─── Provided material ───

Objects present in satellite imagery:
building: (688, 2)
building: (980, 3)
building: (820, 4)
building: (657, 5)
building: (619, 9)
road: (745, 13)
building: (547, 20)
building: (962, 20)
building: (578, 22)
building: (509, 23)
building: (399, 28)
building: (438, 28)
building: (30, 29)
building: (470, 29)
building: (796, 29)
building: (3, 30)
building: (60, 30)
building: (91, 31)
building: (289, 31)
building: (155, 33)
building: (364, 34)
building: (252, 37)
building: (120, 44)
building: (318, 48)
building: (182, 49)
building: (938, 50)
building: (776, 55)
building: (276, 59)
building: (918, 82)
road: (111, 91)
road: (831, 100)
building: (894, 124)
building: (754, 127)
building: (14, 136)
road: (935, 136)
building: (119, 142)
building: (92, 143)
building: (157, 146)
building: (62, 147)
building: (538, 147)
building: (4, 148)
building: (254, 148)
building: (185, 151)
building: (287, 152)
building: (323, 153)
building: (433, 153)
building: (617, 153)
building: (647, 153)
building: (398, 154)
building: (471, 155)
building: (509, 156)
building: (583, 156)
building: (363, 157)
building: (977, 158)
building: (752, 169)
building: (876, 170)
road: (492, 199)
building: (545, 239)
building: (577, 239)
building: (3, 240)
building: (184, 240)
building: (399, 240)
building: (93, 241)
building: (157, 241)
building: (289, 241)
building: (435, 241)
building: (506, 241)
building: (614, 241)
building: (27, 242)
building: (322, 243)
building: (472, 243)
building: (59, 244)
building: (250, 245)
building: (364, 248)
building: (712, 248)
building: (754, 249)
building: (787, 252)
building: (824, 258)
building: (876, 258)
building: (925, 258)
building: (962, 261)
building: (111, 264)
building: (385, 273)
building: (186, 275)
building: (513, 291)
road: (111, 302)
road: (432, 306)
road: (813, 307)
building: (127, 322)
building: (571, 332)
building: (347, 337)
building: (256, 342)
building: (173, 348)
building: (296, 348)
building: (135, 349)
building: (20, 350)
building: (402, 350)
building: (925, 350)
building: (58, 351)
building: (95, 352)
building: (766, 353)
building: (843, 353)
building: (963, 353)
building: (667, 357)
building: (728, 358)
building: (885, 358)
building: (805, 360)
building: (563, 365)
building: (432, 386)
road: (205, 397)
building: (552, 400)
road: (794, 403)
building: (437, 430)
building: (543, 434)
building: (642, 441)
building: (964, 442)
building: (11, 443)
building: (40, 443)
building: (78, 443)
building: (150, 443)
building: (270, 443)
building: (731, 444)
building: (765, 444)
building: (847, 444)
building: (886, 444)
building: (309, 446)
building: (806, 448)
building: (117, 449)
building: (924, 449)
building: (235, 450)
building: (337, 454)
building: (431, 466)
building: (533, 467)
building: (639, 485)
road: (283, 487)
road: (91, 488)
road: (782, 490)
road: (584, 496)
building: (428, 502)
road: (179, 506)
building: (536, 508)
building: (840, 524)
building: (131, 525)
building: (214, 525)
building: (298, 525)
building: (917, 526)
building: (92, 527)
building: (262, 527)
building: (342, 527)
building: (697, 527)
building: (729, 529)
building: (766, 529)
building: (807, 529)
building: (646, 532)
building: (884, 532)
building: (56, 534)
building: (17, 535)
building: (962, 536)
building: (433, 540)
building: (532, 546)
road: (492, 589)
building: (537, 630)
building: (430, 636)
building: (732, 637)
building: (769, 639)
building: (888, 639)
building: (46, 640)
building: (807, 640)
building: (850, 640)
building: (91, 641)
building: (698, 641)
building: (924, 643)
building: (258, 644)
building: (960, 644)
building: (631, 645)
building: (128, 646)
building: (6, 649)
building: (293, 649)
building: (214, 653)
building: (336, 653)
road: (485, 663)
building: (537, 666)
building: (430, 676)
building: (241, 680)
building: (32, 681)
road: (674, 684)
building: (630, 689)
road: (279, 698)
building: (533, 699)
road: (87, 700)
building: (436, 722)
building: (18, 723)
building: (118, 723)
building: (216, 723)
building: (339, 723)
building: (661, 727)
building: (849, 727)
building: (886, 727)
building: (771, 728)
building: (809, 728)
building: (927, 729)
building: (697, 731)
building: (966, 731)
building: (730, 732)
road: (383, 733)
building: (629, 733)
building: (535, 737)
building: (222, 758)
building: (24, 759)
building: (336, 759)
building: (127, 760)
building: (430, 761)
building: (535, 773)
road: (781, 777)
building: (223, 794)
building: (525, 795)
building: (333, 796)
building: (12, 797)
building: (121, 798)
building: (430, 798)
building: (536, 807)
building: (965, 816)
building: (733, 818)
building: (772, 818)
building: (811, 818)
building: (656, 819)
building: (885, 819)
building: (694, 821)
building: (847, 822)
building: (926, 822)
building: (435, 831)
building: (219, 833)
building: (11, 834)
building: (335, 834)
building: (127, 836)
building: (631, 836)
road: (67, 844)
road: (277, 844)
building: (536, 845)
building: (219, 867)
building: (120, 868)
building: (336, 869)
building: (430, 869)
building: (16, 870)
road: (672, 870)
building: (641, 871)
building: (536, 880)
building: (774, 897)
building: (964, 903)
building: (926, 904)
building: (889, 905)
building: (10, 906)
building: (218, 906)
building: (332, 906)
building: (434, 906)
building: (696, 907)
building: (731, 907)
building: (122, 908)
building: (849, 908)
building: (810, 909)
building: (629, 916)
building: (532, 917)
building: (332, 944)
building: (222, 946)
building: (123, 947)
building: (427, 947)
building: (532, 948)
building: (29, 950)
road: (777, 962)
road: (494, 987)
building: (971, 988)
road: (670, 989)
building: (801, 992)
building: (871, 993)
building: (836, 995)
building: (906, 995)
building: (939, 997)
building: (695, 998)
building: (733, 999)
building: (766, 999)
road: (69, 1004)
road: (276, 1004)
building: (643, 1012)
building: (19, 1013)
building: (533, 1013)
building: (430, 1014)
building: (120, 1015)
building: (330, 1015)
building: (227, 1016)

───

▸ **What to do**
Output every entry exactly as given.

▸ **Reply to the exercise**
Objects present in satellite imagery:
building: (688, 2)
building: (980, 3)
building: (820, 4)
building: (657, 5)
building: (619, 9)
road: (745, 13)
building: (547, 20)
building: (962, 20)
building: (578, 22)
building: (509, 23)
building: (399, 28)
building: (438, 28)
building: (30, 29)
building: (470, 29)
building: (796, 29)
building: (3, 30)
building: (60, 30)
building: (91, 31)
building: (289, 31)
building: (155, 33)
building: (364, 34)
building: (252, 37)
building: (120, 44)
building: (318, 48)
building: (182, 49)
building: (938, 50)
building: (776, 55)
building: (276, 59)
building: (918, 82)
road: (111, 91)
road: (831, 100)
building: (894, 124)
building: (754, 127)
building: (14, 136)
road: (935, 136)
building: (119, 142)
building: (92, 143)
building: (157, 146)
building: (62, 147)
building: (538, 147)
building: (4, 148)
building: (254, 148)
building: (185, 151)
building: (287, 152)
building: (323, 153)
building: (433, 153)
building: (617, 153)
building: (647, 153)
building: (398, 154)
building: (471, 155)
building: (509, 156)
building: (583, 156)
building: (363, 157)
building: (977, 158)
building: (752, 169)
building: (876, 170)
road: (492, 199)
building: (545, 239)
building: (577, 239)
building: (3, 240)
building: (184, 240)
building: (399, 240)
building: (93, 241)
building: (157, 241)
building: (289, 241)
building: (435, 241)
building: (506, 241)
building: (614, 241)
building: (27, 242)
building: (322, 243)
building: (472, 243)
building: (59, 244)
building: (250, 245)
building: (364, 248)
building: (712, 248)
building: (754, 249)
building: (787, 252)
building: (824, 258)
building: (876, 258)
building: (925, 258)
building: (962, 261)
building: (111, 264)
building: (385, 273)
building: (186, 275)
building: (513, 291)
road: (111, 302)
road: (432, 306)
road: (813, 307)
building: (127, 322)
building: (571, 332)
building: (347, 337)
building: (256, 342)
building: (173, 348)
building: (296, 348)
building: (135, 349)
building: (20, 350)
building: (402, 350)
building: (925, 350)
building: (58, 351)
building: (95, 352)
building: (766, 353)
building: (843, 353)
building: (963, 353)
building: (667, 357)
building: (728, 358)
building: (885, 358)
building: (805, 360)
building: (563, 365)
building: (432, 386)
road: (205, 397)
building: (552, 400)
road: (794, 403)
building: (437, 430)
building: (543, 434)
building: (642, 441)
building: (964, 442)
building: (11, 443)
building: (40, 443)
building: (78, 443)
building: (150, 443)
building: (270, 443)
building: (731, 444)
building: (765, 444)
building: (847, 444)
building: (886, 444)
building: (309, 446)
building: (806, 448)
building: (117, 449)
building: (924, 449)
building: (235, 450)
building: (337, 454)
building: (431, 466)
building: (533, 467)
building: (639, 485)
road: (283, 487)
road: (91, 488)
road: (782, 490)
road: (584, 496)
building: (428, 502)
road: (179, 506)
building: (536, 508)
building: (840, 524)
building: (131, 525)
building: (214, 525)
building: (298, 525)
building: (917, 526)
building: (92, 527)
building: (262, 527)
building: (342, 527)
building: (697, 527)
building: (729, 529)
building: (766, 529)
building: (807, 529)
building: (646, 532)
building: (884, 532)
building: (56, 534)
building: (17, 535)
building: (962, 536)
building: (433, 540)
building: (532, 546)
road: (492, 589)
building: (537, 630)
building: (430, 636)
building: (732, 637)
building: (769, 639)
building: (888, 639)
building: (46, 640)
building: (807, 640)
building: (850, 640)
building: (91, 641)
building: (698, 641)
building: (924, 643)
building: (258, 644)
building: (960, 644)
building: (631, 645)
building: (128, 646)
building: (6, 649)
building: (293, 649)
building: (214, 653)
building: (336, 653)
road: (485, 663)
building: (537, 666)
building: (430, 676)
building: (241, 680)
building: (32, 681)
road: (674, 684)
building: (630, 689)
road: (279, 698)
building: (533, 699)
road: (87, 700)
building: (436, 722)
building: (18, 723)
building: (118, 723)
building: (216, 723)
building: (339, 723)
building: (661, 727)
building: (849, 727)
building: (886, 727)
building: (771, 728)
building: (809, 728)
building: (927, 729)
building: (697, 731)
building: (966, 731)
building: (730, 732)
road: (383, 733)
building: (629, 733)
building: (535, 737)
building: (222, 758)
building: (24, 759)
building: (336, 759)
building: (127, 760)
building: (430, 761)
building: (535, 773)
road: (781, 777)
building: (223, 794)
building: (525, 795)
building: (333, 796)
building: (12, 797)
building: (121, 798)
building: (430, 798)
building: (536, 807)
building: (965, 816)
building: (733, 818)
building: (772, 818)
building: (811, 818)
building: (656, 819)
building: (885, 819)
building: (694, 821)
building: (847, 822)
building: (926, 822)
building: (435, 831)
building: (219, 833)
building: (11, 834)
building: (335, 834)
building: (127, 836)
building: (631, 836)
road: (67, 844)
road: (277, 844)
building: (536, 845)
building: (219, 867)
building: (120, 868)
building: (336, 869)
building: (430, 869)
building: (16, 870)
road: (672, 870)
building: (641, 871)
building: (536, 880)
building: (774, 897)
building: (964, 903)
building: (926, 904)
building: (889, 905)
building: (10, 906)
building: (218, 906)
building: (332, 906)
building: (434, 906)
building: (696, 907)
building: (731, 907)
building: (122, 908)
building: (849, 908)
building: (810, 909)
building: (629, 916)
building: (532, 917)
building: (332, 944)
building: (222, 946)
building: (123, 947)
building: (427, 947)
building: (532, 948)
building: (29, 950)
road: (777, 962)
road: (494, 987)
building: (971, 988)
road: (670, 989)
building: (801, 992)
building: (871, 993)
building: (836, 995)
building: (906, 995)
building: (939, 997)
building: (695, 998)
building: (733, 999)
building: (766, 999)
road: (69, 1004)
road: (276, 1004)
building: (643, 1012)
building: (19, 1013)
building: (533, 1013)
building: (430, 1014)
building: (120, 1015)
building: (330, 1015)
building: (227, 1016)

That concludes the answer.